◆ What the exercise asks ◆
Lines from the one containing "lime brick F5" to the end of the data below are to be restated exactly, with both ends included and nothing else.

-=-=-

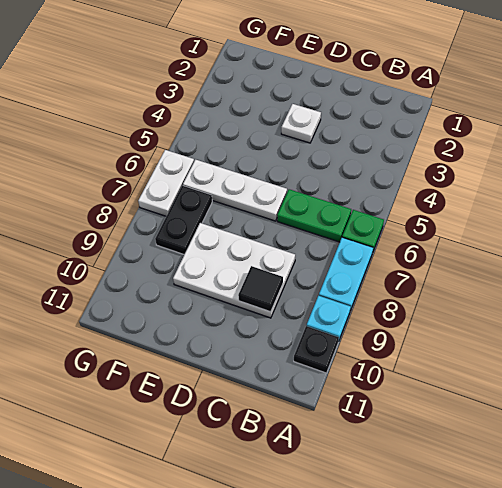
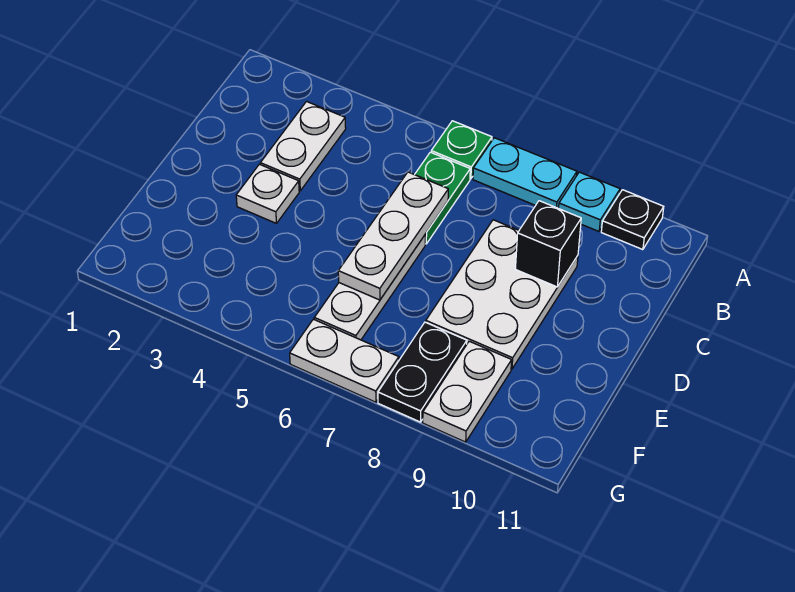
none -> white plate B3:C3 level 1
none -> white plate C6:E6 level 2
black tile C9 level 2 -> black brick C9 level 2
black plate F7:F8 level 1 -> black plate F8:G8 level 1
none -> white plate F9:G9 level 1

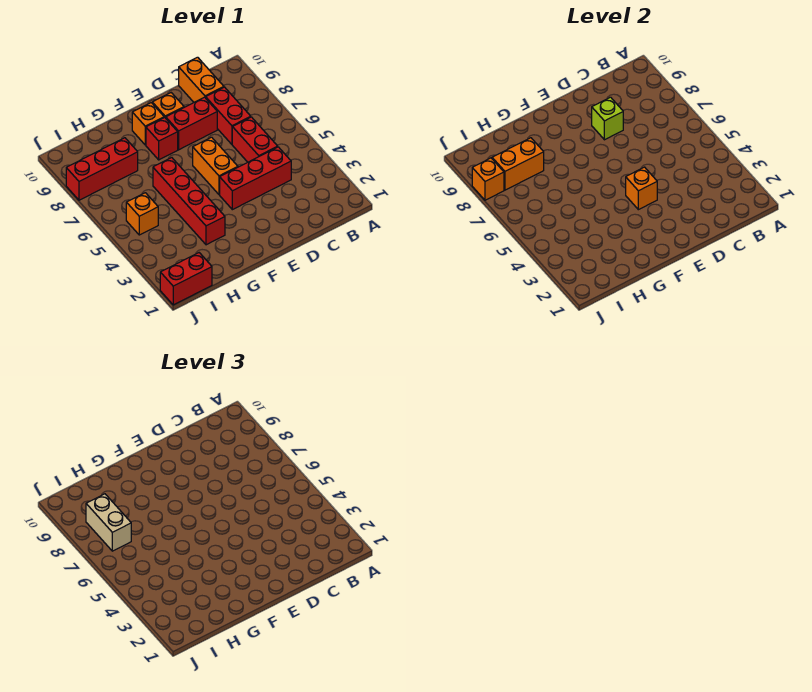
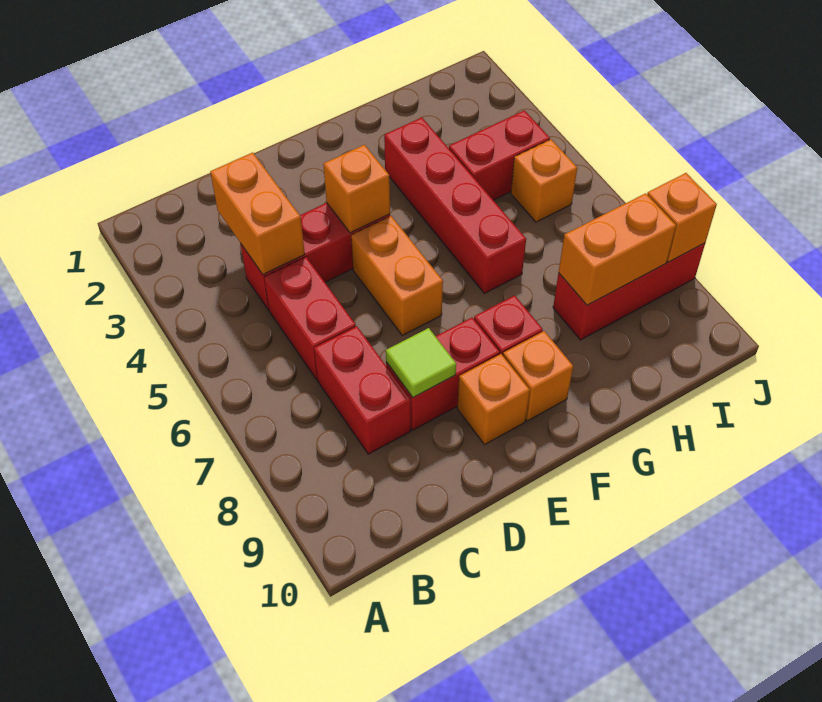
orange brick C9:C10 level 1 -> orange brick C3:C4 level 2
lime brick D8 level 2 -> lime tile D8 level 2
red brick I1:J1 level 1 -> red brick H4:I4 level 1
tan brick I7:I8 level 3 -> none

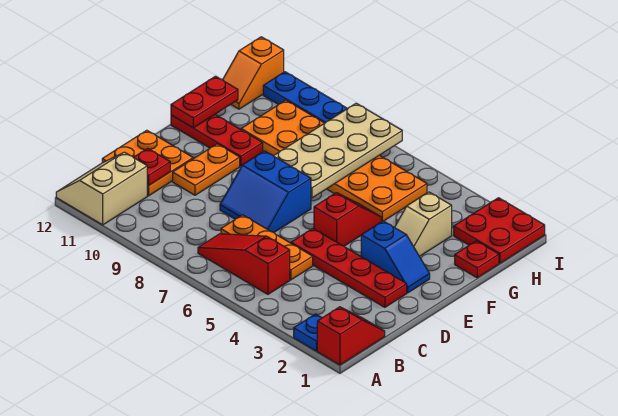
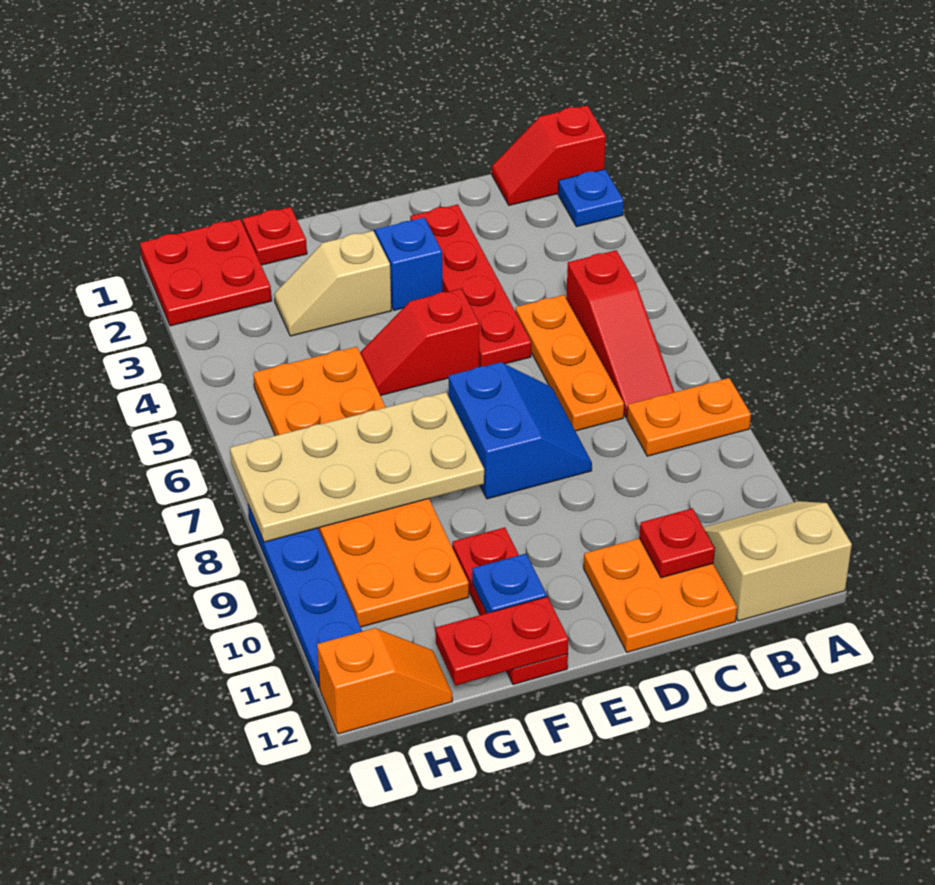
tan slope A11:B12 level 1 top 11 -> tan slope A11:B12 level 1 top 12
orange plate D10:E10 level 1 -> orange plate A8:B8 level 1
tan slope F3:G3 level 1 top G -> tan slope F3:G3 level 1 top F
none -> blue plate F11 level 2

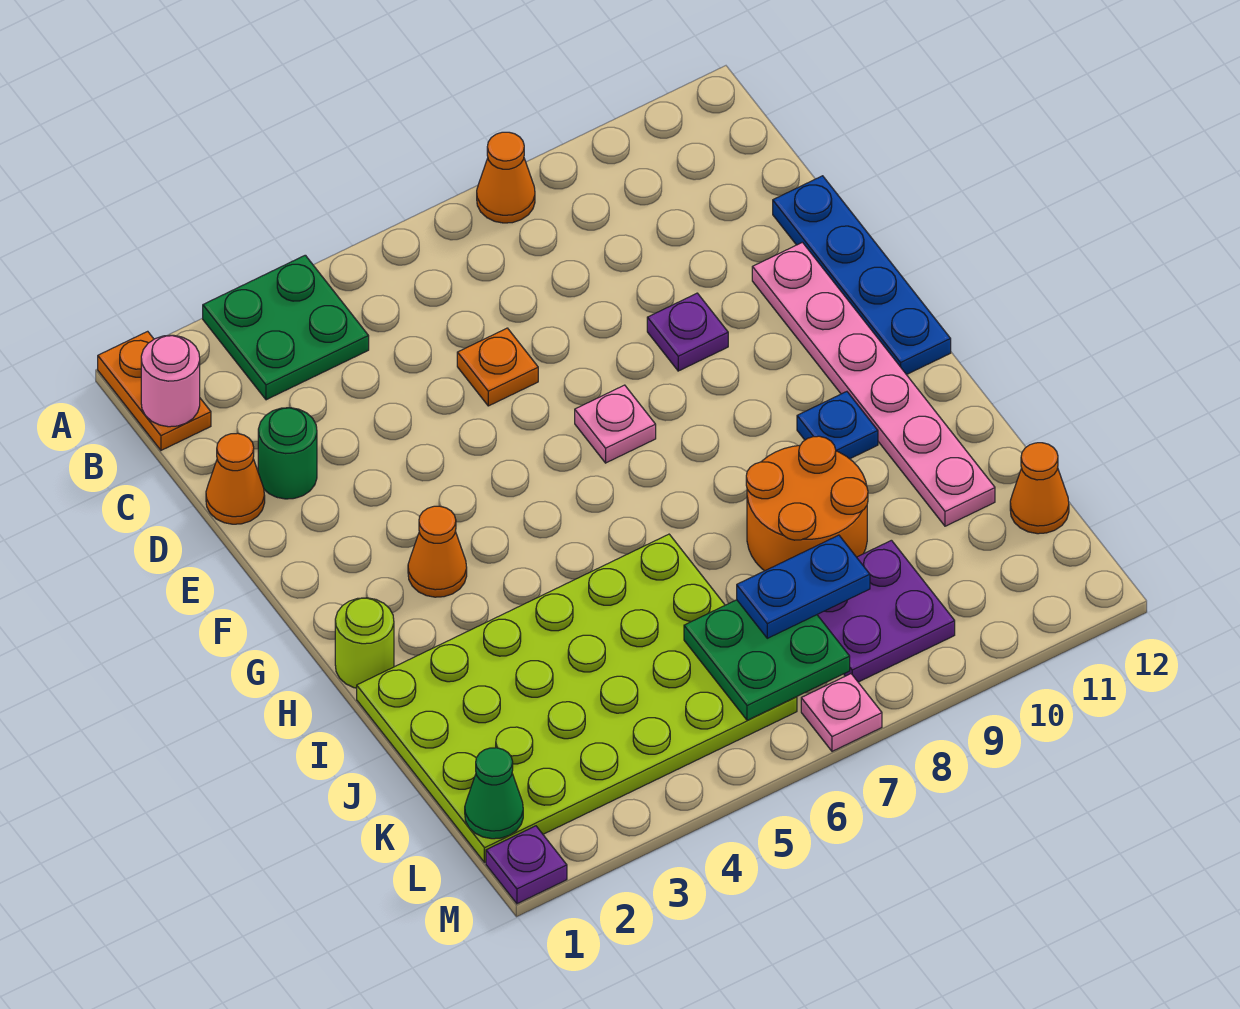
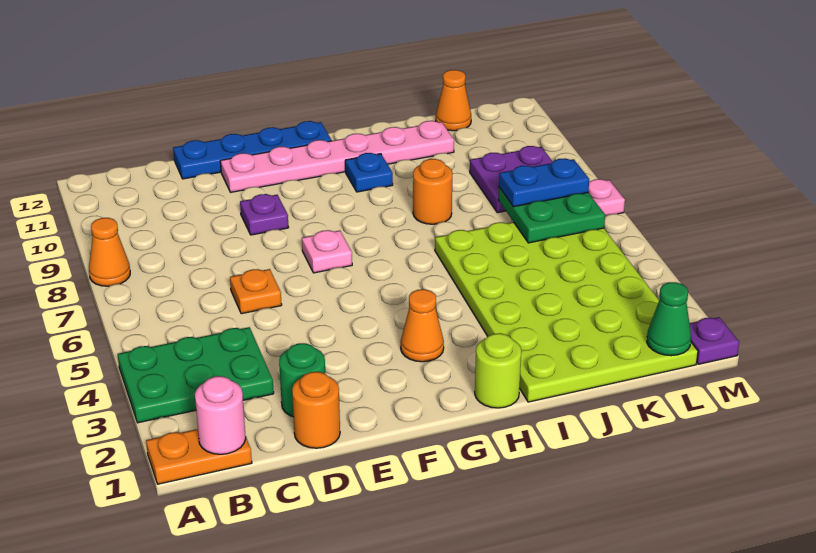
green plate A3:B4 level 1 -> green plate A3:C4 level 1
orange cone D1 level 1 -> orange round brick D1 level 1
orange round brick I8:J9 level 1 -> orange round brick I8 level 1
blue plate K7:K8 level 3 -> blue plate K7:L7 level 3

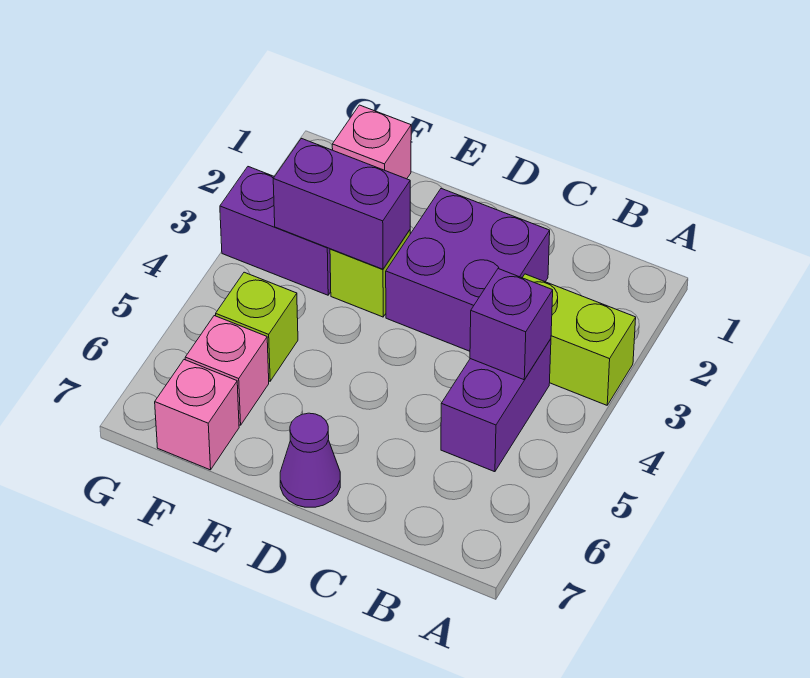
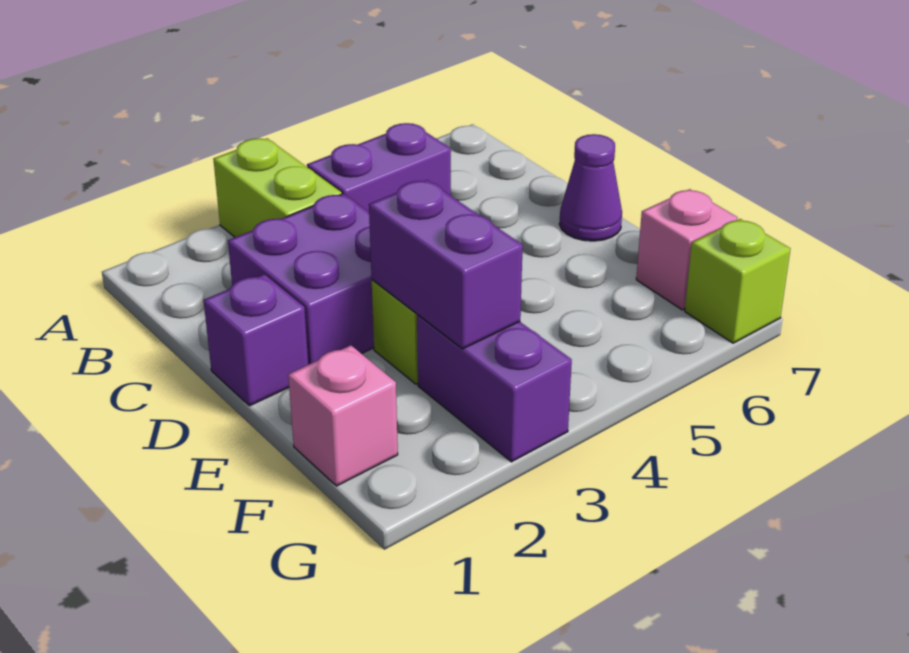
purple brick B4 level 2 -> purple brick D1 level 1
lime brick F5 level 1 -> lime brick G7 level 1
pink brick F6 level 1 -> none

-=-=-

◆ Exercise response ◆
lime brick F5 level 1 -> lime brick G7 level 1
pink brick F6 level 1 -> none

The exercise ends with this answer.